(Data supplied begins)
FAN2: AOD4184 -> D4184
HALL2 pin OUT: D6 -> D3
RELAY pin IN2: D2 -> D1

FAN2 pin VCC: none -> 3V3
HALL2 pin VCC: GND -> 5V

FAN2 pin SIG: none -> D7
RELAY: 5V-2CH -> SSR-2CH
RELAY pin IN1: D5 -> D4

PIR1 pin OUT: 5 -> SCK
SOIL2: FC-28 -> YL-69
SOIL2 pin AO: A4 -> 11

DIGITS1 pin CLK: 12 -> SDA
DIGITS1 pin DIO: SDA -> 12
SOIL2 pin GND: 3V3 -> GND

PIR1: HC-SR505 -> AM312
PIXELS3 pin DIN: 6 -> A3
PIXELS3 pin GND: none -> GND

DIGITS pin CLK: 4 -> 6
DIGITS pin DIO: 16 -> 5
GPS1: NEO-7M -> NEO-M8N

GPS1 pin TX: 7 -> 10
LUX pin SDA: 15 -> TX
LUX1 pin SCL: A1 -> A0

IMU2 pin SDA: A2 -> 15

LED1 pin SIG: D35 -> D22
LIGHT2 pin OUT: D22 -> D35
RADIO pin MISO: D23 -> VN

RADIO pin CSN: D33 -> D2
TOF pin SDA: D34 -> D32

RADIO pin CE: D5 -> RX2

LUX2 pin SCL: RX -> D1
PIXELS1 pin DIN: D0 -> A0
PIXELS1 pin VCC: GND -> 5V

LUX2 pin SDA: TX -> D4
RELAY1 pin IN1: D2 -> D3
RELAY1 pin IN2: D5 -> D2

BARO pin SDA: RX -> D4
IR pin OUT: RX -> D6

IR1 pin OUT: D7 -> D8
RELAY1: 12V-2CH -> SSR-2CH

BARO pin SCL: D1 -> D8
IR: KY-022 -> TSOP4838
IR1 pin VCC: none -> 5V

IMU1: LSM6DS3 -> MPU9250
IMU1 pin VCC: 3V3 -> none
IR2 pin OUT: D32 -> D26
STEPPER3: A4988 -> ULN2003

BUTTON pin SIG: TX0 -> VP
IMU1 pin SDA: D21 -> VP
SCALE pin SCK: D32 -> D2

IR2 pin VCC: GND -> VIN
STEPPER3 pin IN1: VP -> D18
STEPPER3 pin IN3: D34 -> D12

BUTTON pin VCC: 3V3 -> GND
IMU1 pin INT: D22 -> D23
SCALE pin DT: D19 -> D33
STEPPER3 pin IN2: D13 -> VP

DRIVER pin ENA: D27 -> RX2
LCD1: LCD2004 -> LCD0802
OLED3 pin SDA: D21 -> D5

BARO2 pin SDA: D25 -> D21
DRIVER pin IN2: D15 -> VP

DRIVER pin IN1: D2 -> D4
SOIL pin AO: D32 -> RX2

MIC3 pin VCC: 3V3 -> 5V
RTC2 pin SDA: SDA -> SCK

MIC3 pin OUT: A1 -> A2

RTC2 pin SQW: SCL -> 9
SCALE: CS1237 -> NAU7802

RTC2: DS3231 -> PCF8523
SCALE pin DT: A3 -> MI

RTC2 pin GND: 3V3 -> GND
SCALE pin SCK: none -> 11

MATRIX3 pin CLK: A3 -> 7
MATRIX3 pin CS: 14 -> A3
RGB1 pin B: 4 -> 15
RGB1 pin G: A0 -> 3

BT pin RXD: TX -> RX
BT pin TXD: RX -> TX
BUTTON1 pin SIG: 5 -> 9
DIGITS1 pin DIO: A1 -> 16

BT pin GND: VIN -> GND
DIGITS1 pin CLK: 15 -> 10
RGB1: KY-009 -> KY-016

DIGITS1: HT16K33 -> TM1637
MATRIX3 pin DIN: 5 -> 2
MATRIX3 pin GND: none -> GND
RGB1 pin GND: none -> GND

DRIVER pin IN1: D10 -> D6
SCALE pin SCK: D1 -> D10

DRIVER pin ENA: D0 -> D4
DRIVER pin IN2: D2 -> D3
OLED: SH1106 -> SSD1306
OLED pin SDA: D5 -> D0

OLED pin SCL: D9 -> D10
(Data supplied ends)
## Exercise:
Your task is to restate, word for word, only those lines above that fall between the line holding "DIGITS pin DIO: 16 -> 5" and the line holding "DRIVER pin ENA: D27 -> RX2", inclusive.

## Answer to the exercise:
DIGITS pin DIO: 16 -> 5
GPS1: NEO-7M -> NEO-M8N

GPS1 pin TX: 7 -> 10
LUX pin SDA: 15 -> TX
LUX1 pin SCL: A1 -> A0

IMU2 pin SDA: A2 -> 15

LED1 pin SIG: D35 -> D22
LIGHT2 pin OUT: D22 -> D35
RADIO pin MISO: D23 -> VN

RADIO pin CSN: D33 -> D2
TOF pin SDA: D34 -> D32

RADIO pin CE: D5 -> RX2

LUX2 pin SCL: RX -> D1
PIXELS1 pin DIN: D0 -> A0
PIXELS1 pin VCC: GND -> 5V

LUX2 pin SDA: TX -> D4
RELAY1 pin IN1: D2 -> D3
RELAY1 pin IN2: D5 -> D2

BARO pin SDA: RX -> D4
IR pin OUT: RX -> D6

IR1 pin OUT: D7 -> D8
RELAY1: 12V-2CH -> SSR-2CH

BARO pin SCL: D1 -> D8
IR: KY-022 -> TSOP4838
IR1 pin VCC: none -> 5V

IMU1: LSM6DS3 -> MPU9250
IMU1 pin VCC: 3V3 -> none
IR2 pin OUT: D32 -> D26
STEPPER3: A4988 -> ULN2003

BUTTON pin SIG: TX0 -> VP
IMU1 pin SDA: D21 -> VP
SCALE pin SCK: D32 -> D2

IR2 pin VCC: GND -> VIN
STEPPER3 pin IN1: VP -> D18
STEPPER3 pin IN3: D34 -> D12

BUTTON pin VCC: 3V3 -> GND
IMU1 pin INT: D22 -> D23
SCALE pin DT: D19 -> D33
STEPPER3 pin IN2: D13 -> VP

DRIVER pin ENA: D27 -> RX2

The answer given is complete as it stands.